:: What the exercise asks ::
Print the lines that run from the line with "(472, 397) = (417, 333): green plate -> none" to the line with "(725, 586) = (494, 568): orange spoon -> none", keeping both end lines, exactly as they appear in the entries below, and nothing else.

:: Data to use ::
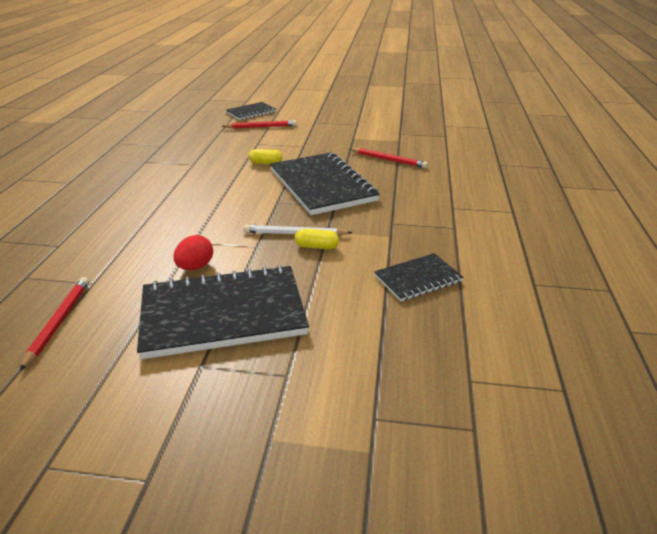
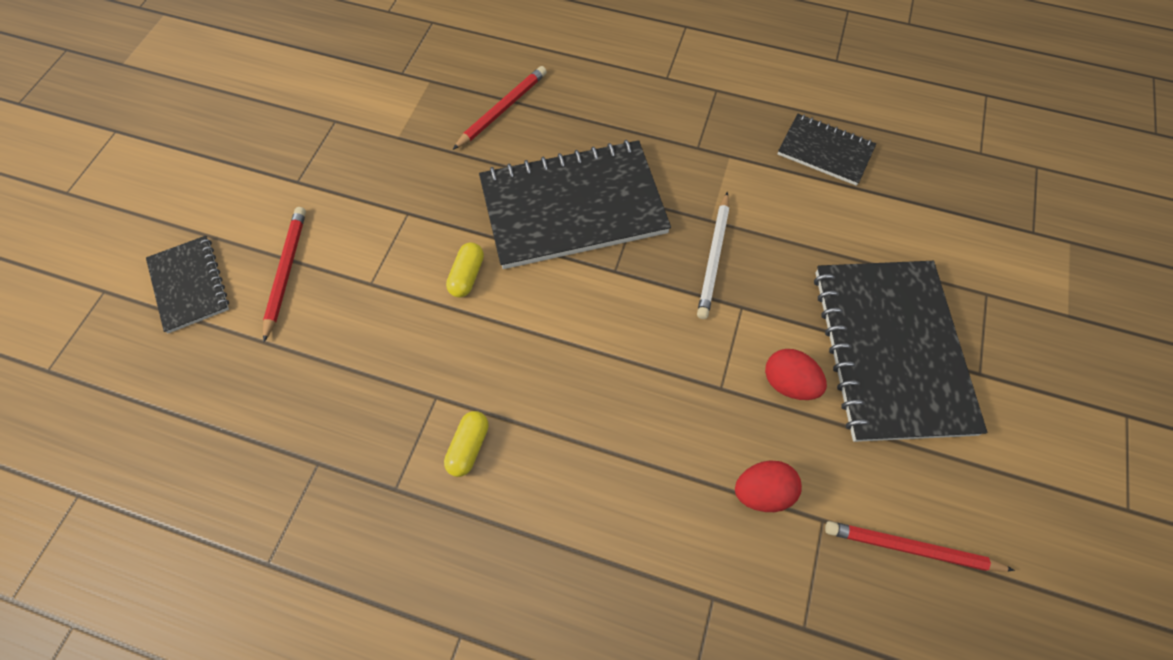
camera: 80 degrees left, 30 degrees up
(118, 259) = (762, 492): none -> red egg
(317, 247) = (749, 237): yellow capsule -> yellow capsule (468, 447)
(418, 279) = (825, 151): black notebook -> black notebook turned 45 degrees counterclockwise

* * *

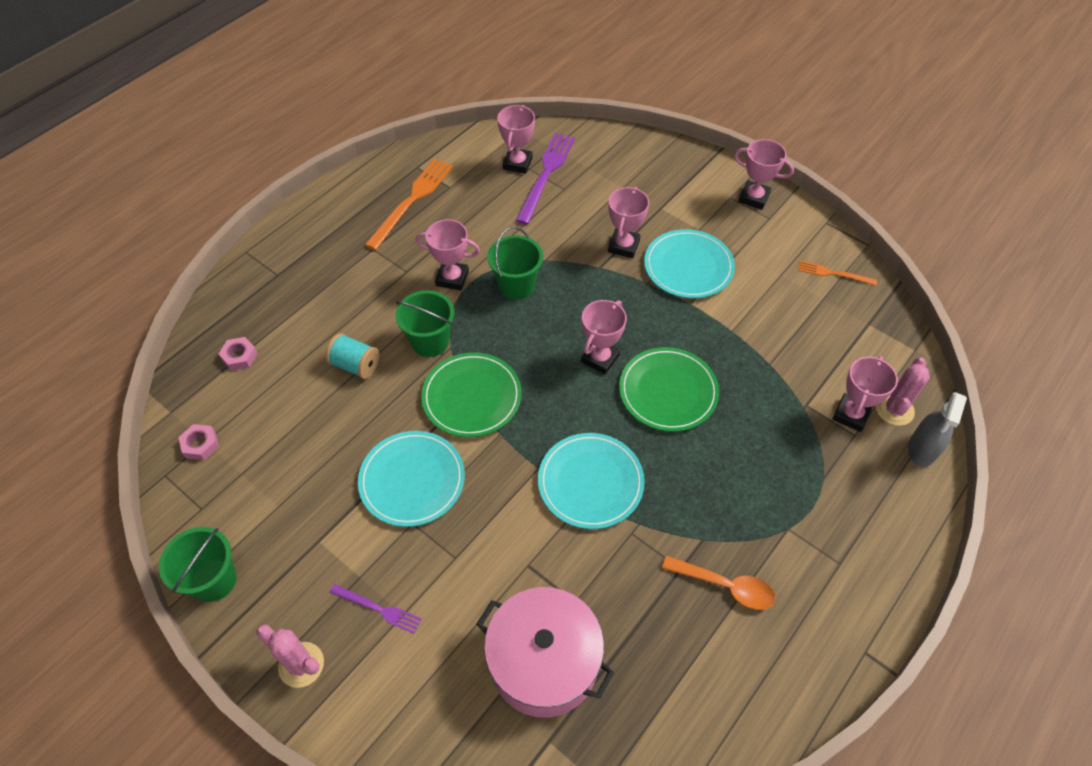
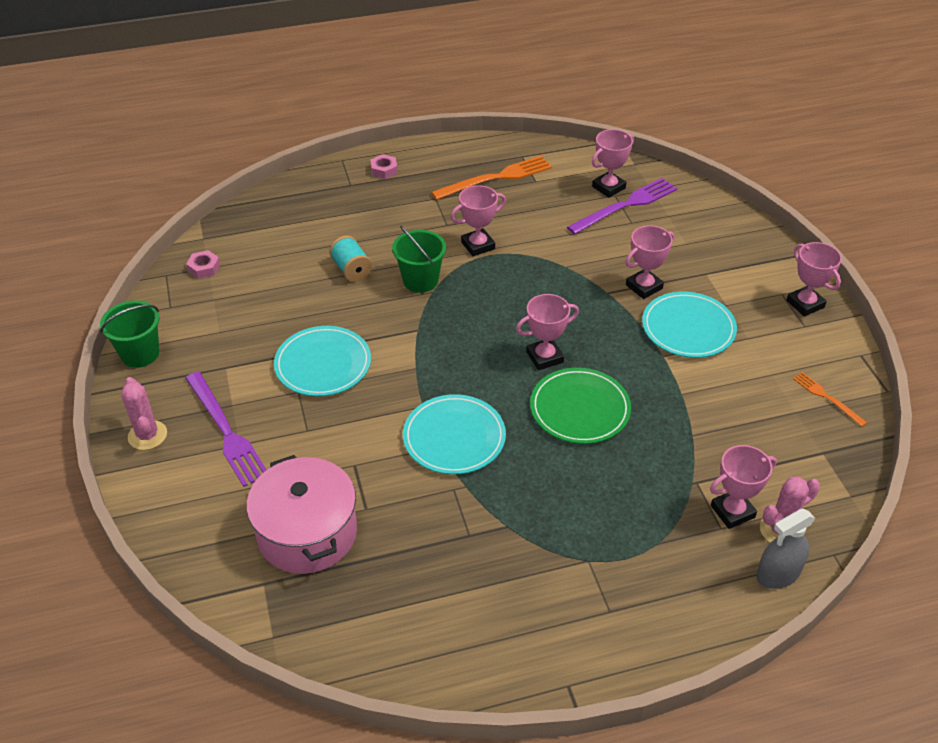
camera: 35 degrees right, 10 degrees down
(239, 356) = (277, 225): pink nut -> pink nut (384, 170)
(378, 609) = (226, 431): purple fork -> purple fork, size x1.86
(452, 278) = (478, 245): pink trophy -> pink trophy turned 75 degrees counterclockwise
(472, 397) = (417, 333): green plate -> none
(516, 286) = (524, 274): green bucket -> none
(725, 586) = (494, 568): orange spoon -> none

--

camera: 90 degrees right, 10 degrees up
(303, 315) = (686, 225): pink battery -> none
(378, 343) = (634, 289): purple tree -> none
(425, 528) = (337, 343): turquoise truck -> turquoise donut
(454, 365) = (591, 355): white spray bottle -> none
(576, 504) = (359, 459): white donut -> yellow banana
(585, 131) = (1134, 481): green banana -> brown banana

:: Exercise answer ::
(472, 397) = (417, 333): green plate -> none
(516, 286) = (524, 274): green bucket -> none
(725, 586) = (494, 568): orange spoon -> none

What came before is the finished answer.